■ REQUIRED ACTION
Select and copy out every line in the records containing "camera".

■ EXERCISE DATA
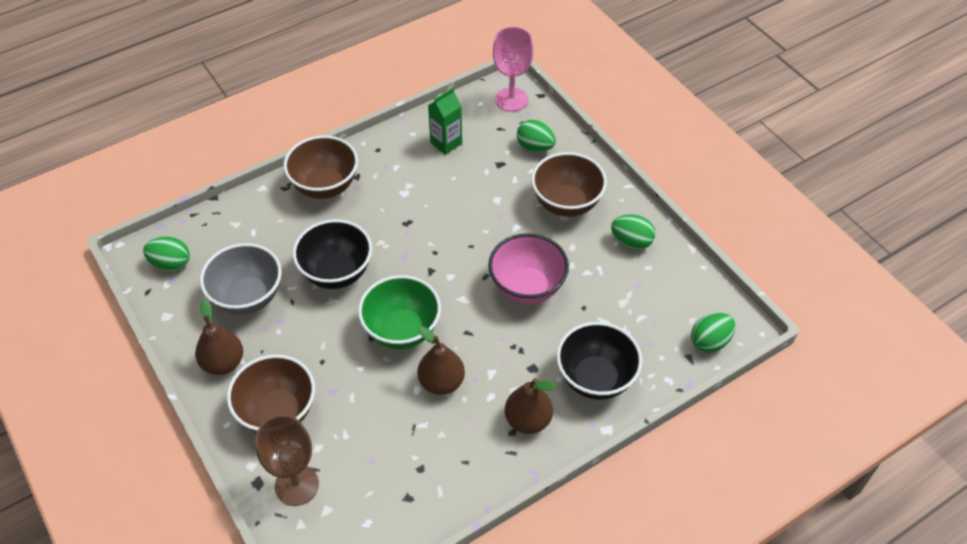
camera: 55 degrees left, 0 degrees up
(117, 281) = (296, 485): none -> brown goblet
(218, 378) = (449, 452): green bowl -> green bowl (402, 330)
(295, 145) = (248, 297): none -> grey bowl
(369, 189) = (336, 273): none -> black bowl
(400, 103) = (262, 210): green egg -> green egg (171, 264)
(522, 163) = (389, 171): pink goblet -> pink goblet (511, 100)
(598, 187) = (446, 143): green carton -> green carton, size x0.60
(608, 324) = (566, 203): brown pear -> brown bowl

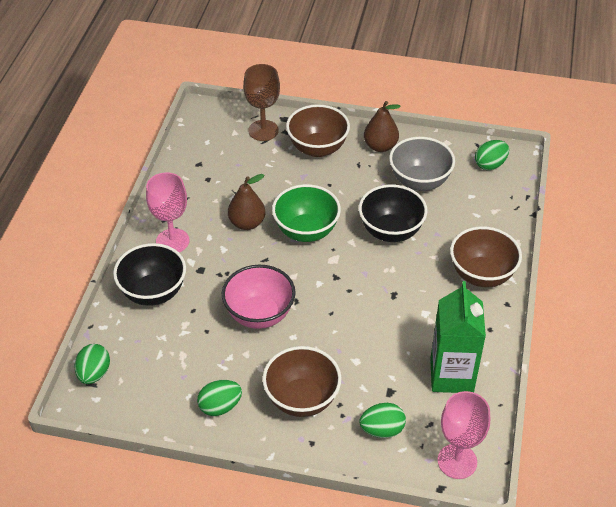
camera: 135 degrees right, 5 degrees down
(446, 143) = (451, 375): green carton -> green carton, size x1.67
(528, 420) = (172, 241): brown pear -> pink goblet

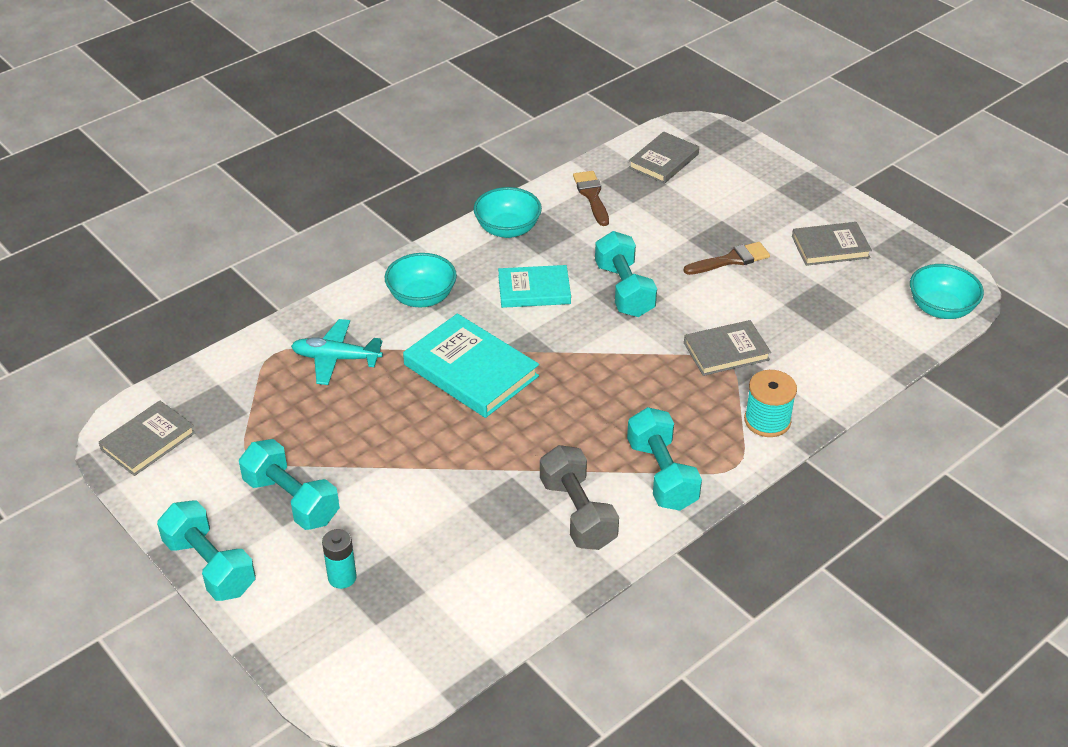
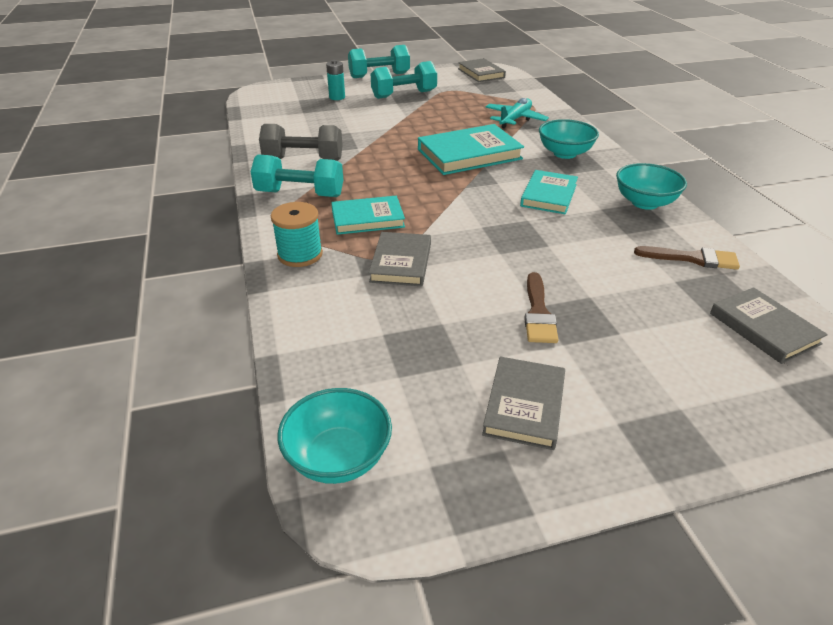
camera: 115 degrees right, 5 degrees down
(624, 290) = (524, 235): turquoise dumbbell -> none
(672, 400) = (367, 219): none -> turquoise book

■ EXERCISE RESPONSE
camera: 55 degrees left, 0 degrees up
camera: 135 degrees right, 5 degrees down
camera: 115 degrees right, 5 degrees down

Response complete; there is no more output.